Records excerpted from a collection

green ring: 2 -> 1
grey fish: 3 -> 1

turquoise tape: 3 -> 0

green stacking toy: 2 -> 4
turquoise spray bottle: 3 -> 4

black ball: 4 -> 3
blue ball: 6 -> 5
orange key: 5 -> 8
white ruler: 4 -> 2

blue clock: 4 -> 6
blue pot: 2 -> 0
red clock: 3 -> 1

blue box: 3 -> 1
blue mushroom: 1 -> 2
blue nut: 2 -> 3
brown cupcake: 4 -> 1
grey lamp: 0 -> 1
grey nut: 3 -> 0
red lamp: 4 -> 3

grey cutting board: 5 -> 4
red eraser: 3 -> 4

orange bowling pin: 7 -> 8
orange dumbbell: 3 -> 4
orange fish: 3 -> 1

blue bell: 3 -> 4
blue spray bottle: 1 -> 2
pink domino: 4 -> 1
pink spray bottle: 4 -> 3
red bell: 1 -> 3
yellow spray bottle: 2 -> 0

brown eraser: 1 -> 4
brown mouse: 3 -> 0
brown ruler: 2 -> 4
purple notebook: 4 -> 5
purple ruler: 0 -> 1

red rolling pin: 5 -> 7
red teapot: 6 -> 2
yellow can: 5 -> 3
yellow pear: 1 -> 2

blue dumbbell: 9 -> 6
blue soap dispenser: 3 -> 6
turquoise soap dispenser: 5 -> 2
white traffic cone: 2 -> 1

:: What you are asked to do ::
Out of the preceding entries, pull each line that contains the word "grey".

:: Result of the exercise ::
grey fish: 3 -> 1
grey lamp: 0 -> 1
grey nut: 3 -> 0
grey cutting board: 5 -> 4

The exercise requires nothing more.